## Exercise requirements
Reproduce nothing beyond the line containing "orange circle: (85, 137) -> (57, 238), moved". From the first line of the data below down to it, copy each line exactly, without the pictures.

Data records:
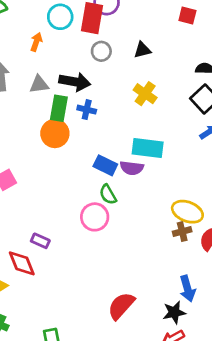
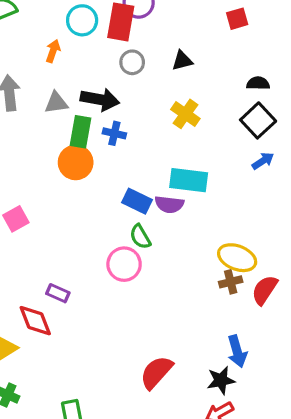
red square: (187, 15) -> (237, 19), turned -30

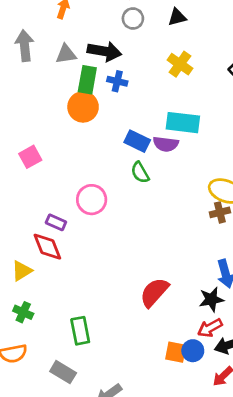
pink circle: (124, 264) -> (92, 200), moved
purple rectangle: (58, 293) -> (56, 222), moved

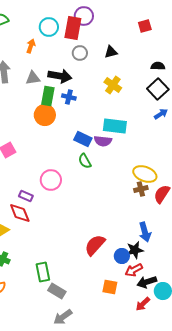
blue circle: (193, 351) -> (122, 256), moved
gray rectangle: (63, 372) -> (57, 291), moved

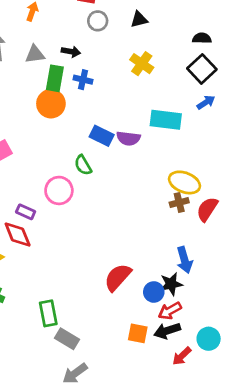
black arrow: (60, 76) -> (71, 52), size x0.6
cyan rectangle: (115, 126) -> (166, 120), moved
green semicircle: (85, 161) -> (83, 165), moved
black arrow: (147, 282) -> (167, 331), moved

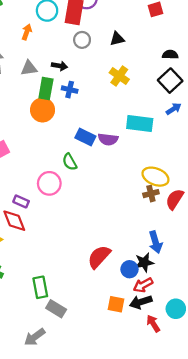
red arrow: (182, 356) -> (153, 323), turned 102
gray arrow: (75, 373) -> (35, 337), moved

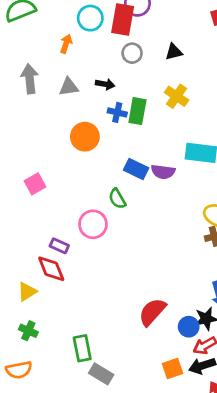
green rectangle: (46, 88) -> (137, 111), moved
orange square: (116, 304) -> (172, 368), turned -30

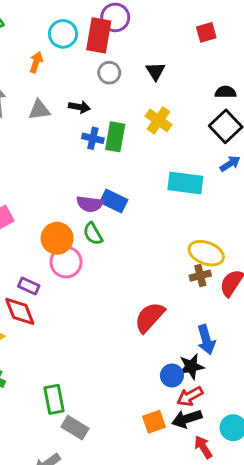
black triangle: (174, 52) -> (156, 71), turned -48
orange circle: (85, 137) -> (57, 238), moved
purple semicircle: (163, 172) -> (90, 204), moved
red semicircle: (152, 312) -> (150, 317), moved

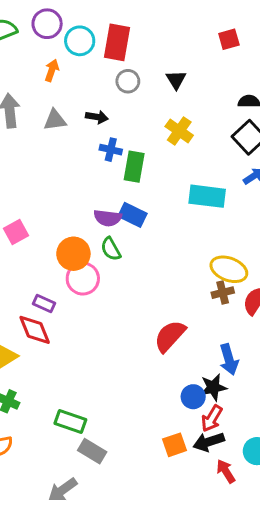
purple circle: (115, 17) -> (47, 24), moved
green rectangle: (115, 137) -> (134, 167), moved
red arrow: (190, 396) -> (212, 418), turned -30
green rectangle: (54, 399) -> (70, 422), turned -60

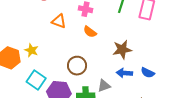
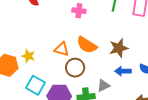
orange triangle: (59, 21) -> (62, 49), moved
orange semicircle: (90, 32) -> (87, 45), moved, size x1.5

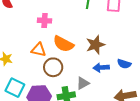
pink cross: (79, 11) -> (45, 21), moved

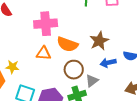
pink cross: (45, 21) -> (46, 24), size x1.6
brown circle: (53, 67) -> (74, 70), moved

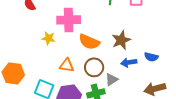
orange triangle: (44, 53) -> (67, 65), moved
yellow star: (12, 67) -> (49, 38), moved

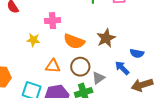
pink cross: (69, 20) -> (52, 21), size x0.7
blue arrow: (129, 62) -> (122, 68), moved, turned 56

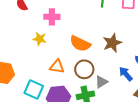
pink cross: (52, 21) -> (52, 17), moved

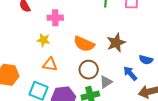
orange triangle: (57, 67) -> (50, 64), moved

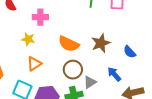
blue semicircle: (146, 60) -> (130, 52), moved, turned 32
orange triangle: (50, 64) -> (34, 64), turned -42

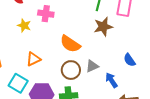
yellow star: (28, 39) -> (24, 26), moved
brown star: (101, 43) -> (103, 27), moved
gray triangle: (90, 82) -> (92, 66), moved

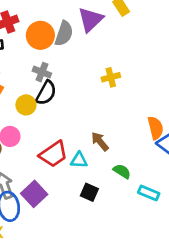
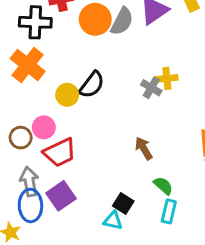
gray cross: (42, 72) -> (151, 88), moved
red trapezoid: (53, 154) -> (60, 152), moved
cyan triangle: (79, 160) -> (113, 221), moved
cyan rectangle: (149, 193) -> (169, 211), moved, turned 72

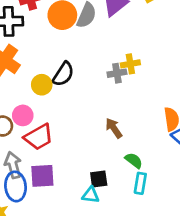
gray cross: (151, 88) -> (117, 73), turned -36
purple square: (61, 196) -> (42, 176), turned 35
black square: (123, 203) -> (99, 179), turned -36

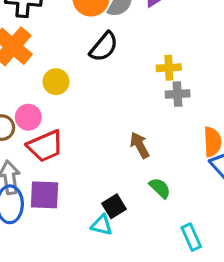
gray cross: (117, 73) -> (178, 94), moved
black semicircle: (63, 74) -> (104, 47), moved
black square: (99, 179) -> (114, 206), turned -30
cyan rectangle: (140, 183) -> (191, 237), moved, turned -40

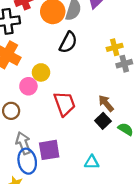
pink circle: (28, 117) -> (28, 86), moved
red trapezoid: (45, 146) -> (65, 104), moved, turned -75
black square: (114, 206) -> (103, 121), moved

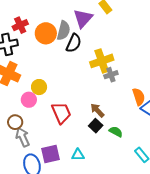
black semicircle: (68, 42) -> (74, 43), moved
yellow cross: (115, 47) -> (102, 61), size x1.6
gray arrow: (23, 143) -> (23, 137), moved
cyan triangle: (92, 162) -> (78, 155), moved

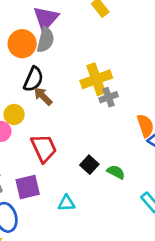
purple triangle: (83, 18) -> (46, 18), moved
black semicircle: (74, 43) -> (33, 79), moved
brown arrow: (97, 110) -> (43, 96), moved
purple square: (51, 154) -> (28, 187), moved

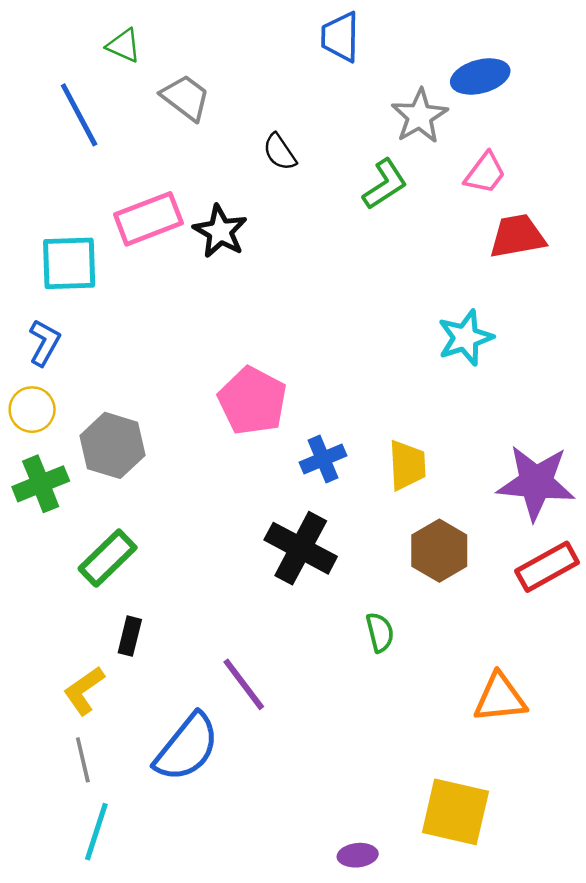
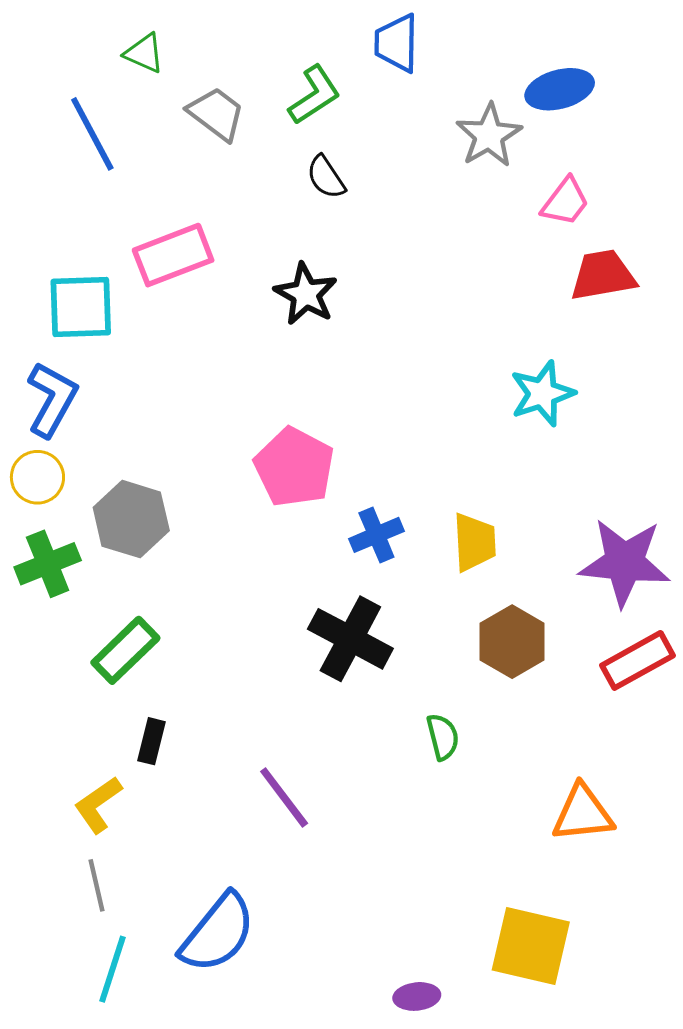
green L-shape: (385, 184) -> (314, 95), moved
black star: (220, 231) -> (306, 294), moved
blue L-shape: (44, 343) -> (52, 399), size x1.4
blue semicircle: (187, 747) -> (218, 933), moved

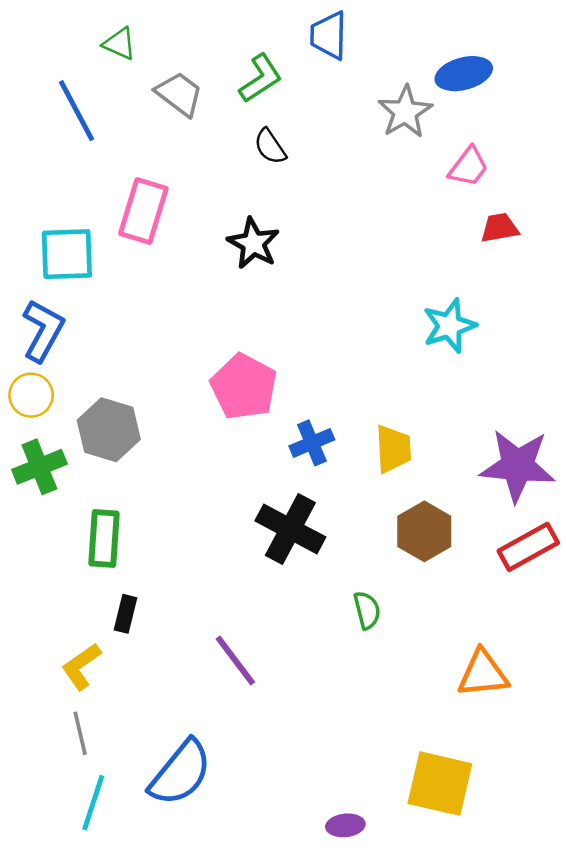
pink rectangle: (173, 255) -> (143, 211), turned -52
red trapezoid: (603, 275) -> (500, 228), size x0.7
green rectangle: (125, 650) -> (104, 539), turned -42

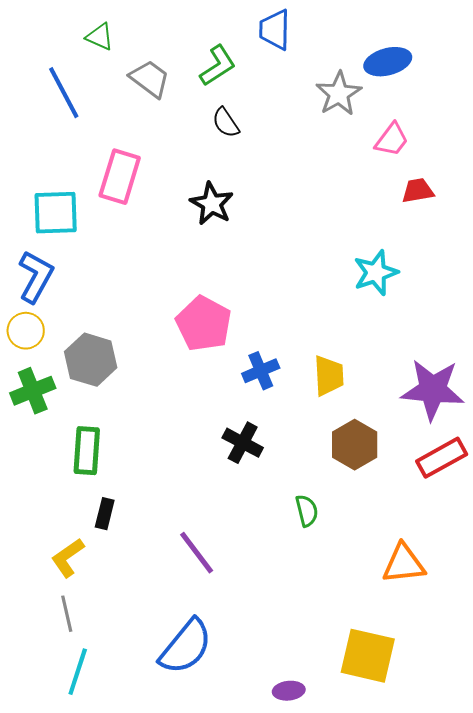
black cross: (290, 529) -> (243, 443), size x0.7
blue semicircle: (180, 773) -> (186, 647), moved

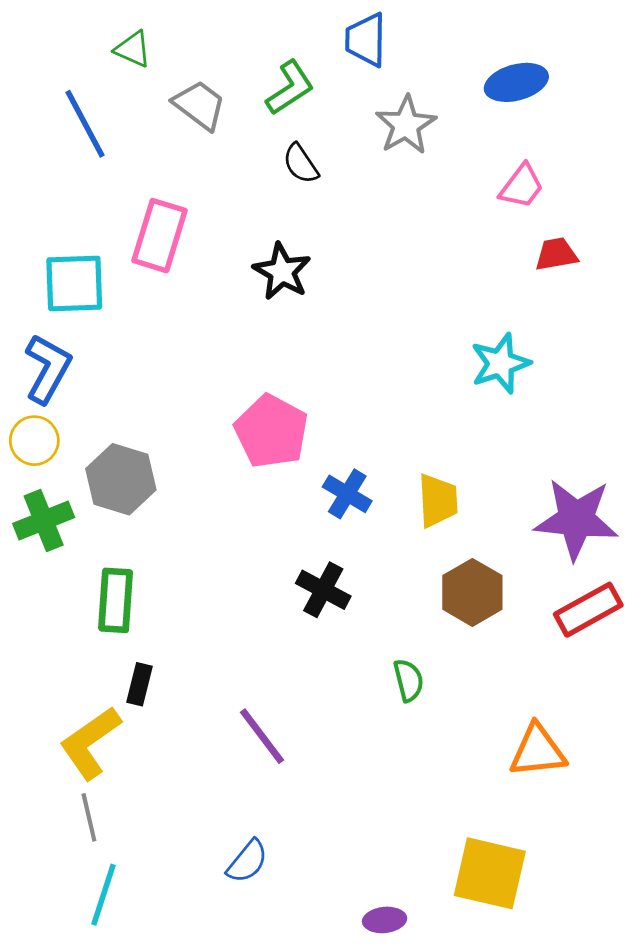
gray star: (339, 94) -> (406, 125), moved
blue cross: (261, 371) -> (347, 494), turned -36
yellow L-shape: (68, 558) -> (90, 743), size x1.4
blue semicircle: (186, 647) -> (247, 861), size x0.6

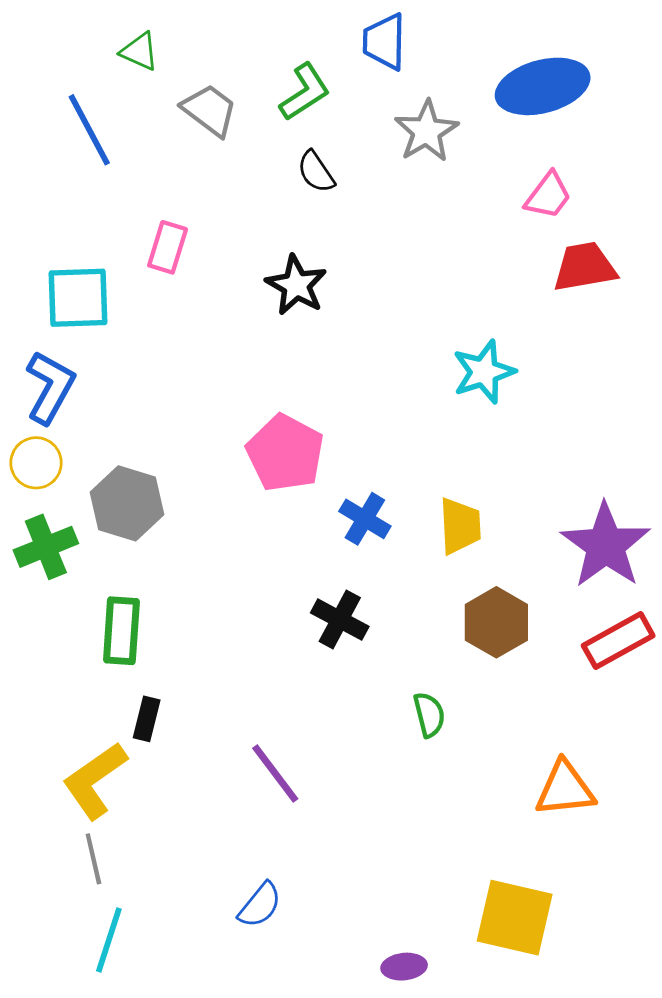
blue ellipse: (516, 82) -> (543, 86), size x1.4
pink rectangle: (159, 236) -> (168, 247), size x0.7
red trapezoid: (556, 254) -> (585, 267), size x1.4
cyan star: (500, 363) -> (484, 372), moved
purple star: (576, 519) -> (606, 545), turned 30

## Response
red square: (187, 15) -> (237, 19), turned -30

pink circle: (124, 264) -> (92, 200), moved
purple rectangle: (58, 293) -> (56, 222), moved

blue circle: (193, 351) -> (122, 256), moved
gray rectangle: (63, 372) -> (57, 291), moved

black arrow: (60, 76) -> (71, 52), size x0.6
cyan rectangle: (115, 126) -> (166, 120), moved
green semicircle: (85, 161) -> (83, 165), moved
black arrow: (147, 282) -> (167, 331), moved

red arrow: (182, 356) -> (153, 323), turned 102
gray arrow: (75, 373) -> (35, 337), moved

green rectangle: (46, 88) -> (137, 111), moved
orange square: (116, 304) -> (172, 368), turned -30

black triangle: (174, 52) -> (156, 71), turned -48
orange circle: (85, 137) -> (57, 238), moved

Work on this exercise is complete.